Task item: Print out each entry below in full, exactly as given, excluding pictures.

(Image sets with object changes)
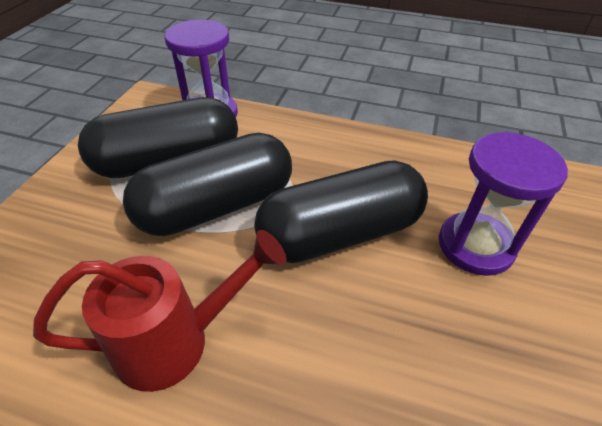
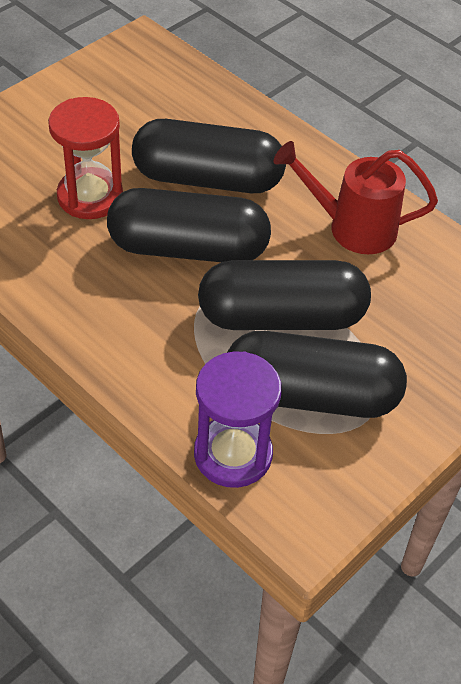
camera: 155 degrees left, 5 degrees up
(387, 329) = (207, 179): none -> black capsule
(475, 246) = (90, 196): purple hourglass -> red hourglass

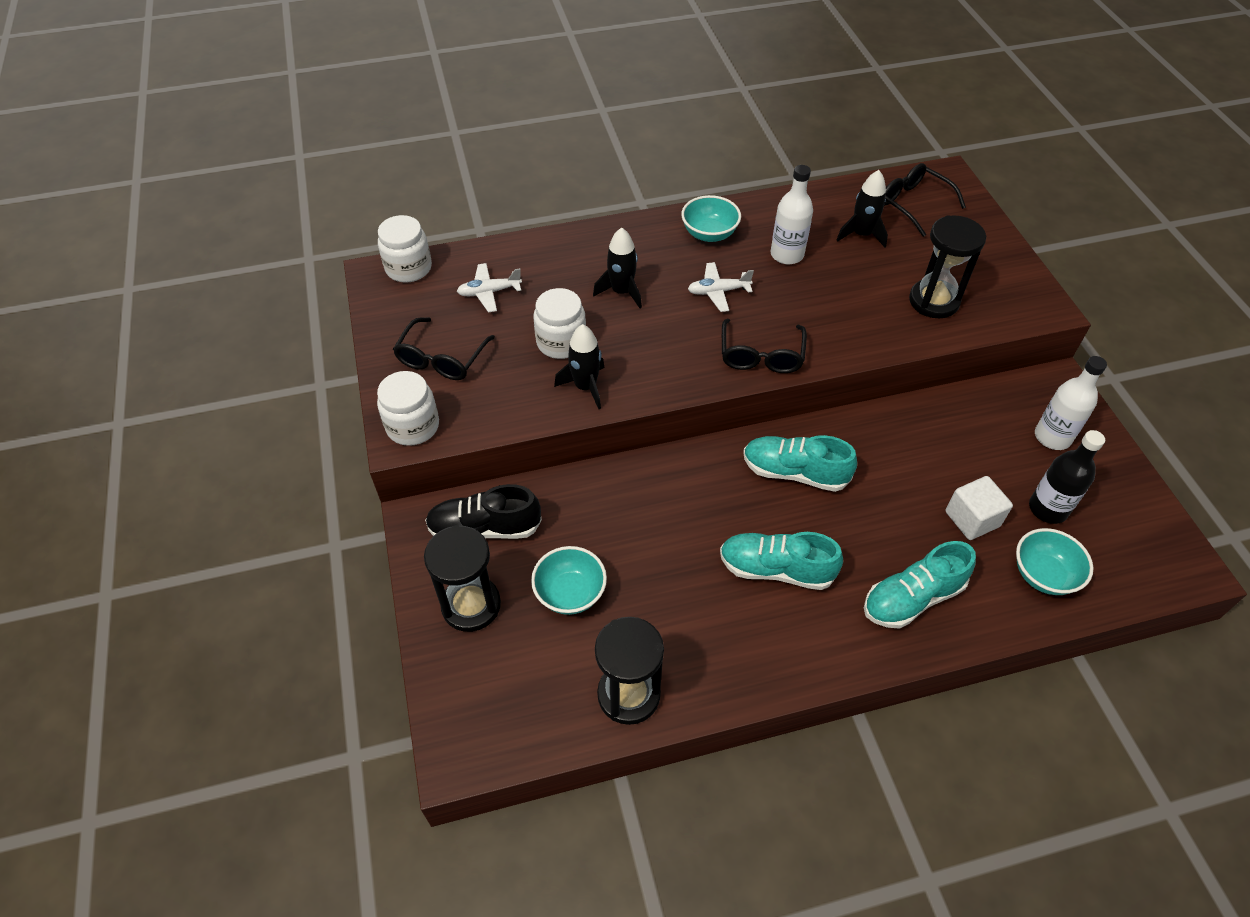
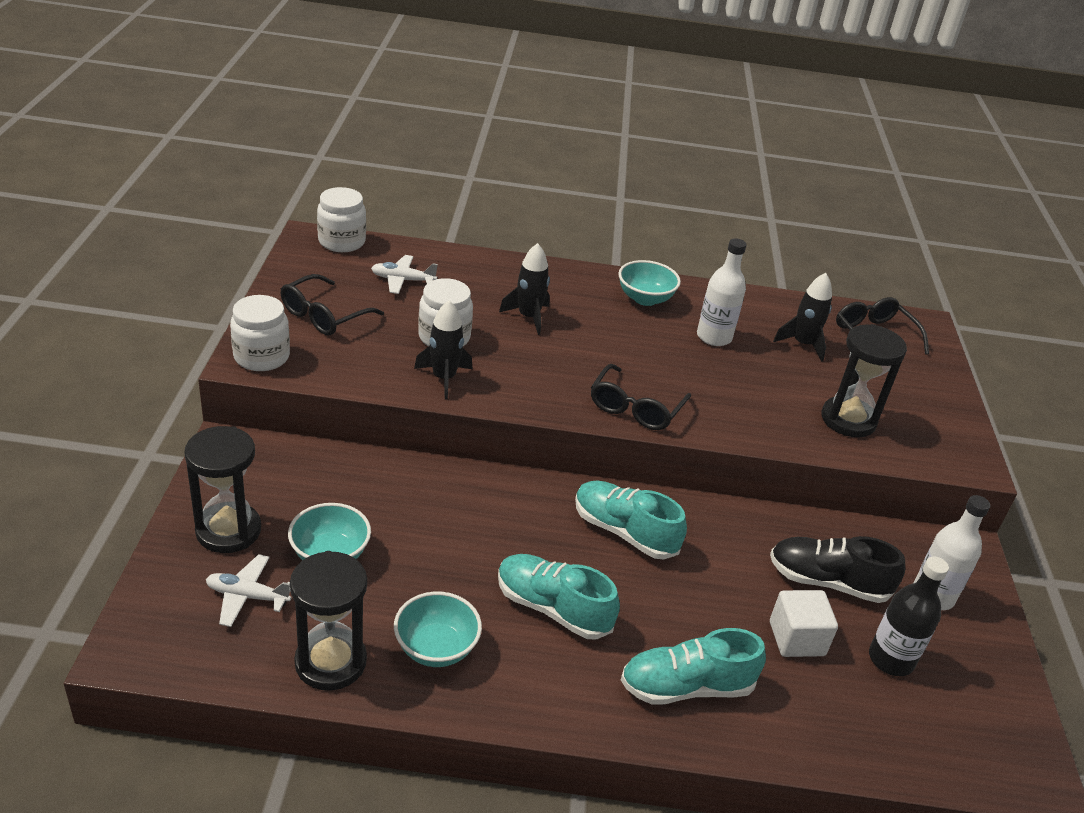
camera: 15 degrees right, 15 degrees down
(485, 528) = (284, 473): black shoe -> black shoe (827, 582)
(718, 292) = (624, 345): white plane -> white plane (247, 596)
(1043, 575) = (851, 719): turquoise bowl -> turquoise bowl (436, 648)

Response to the exercise:
camera: 155 degrees left, 5 degrees up
(387, 329) = (207, 179): none -> black capsule
(475, 246) = (90, 196): purple hourglass -> red hourglass

camera: 15 degrees right, 15 degrees down
(485, 528) = (284, 473): black shoe -> black shoe (827, 582)
(718, 292) = (624, 345): white plane -> white plane (247, 596)
(1043, 575) = (851, 719): turquoise bowl -> turquoise bowl (436, 648)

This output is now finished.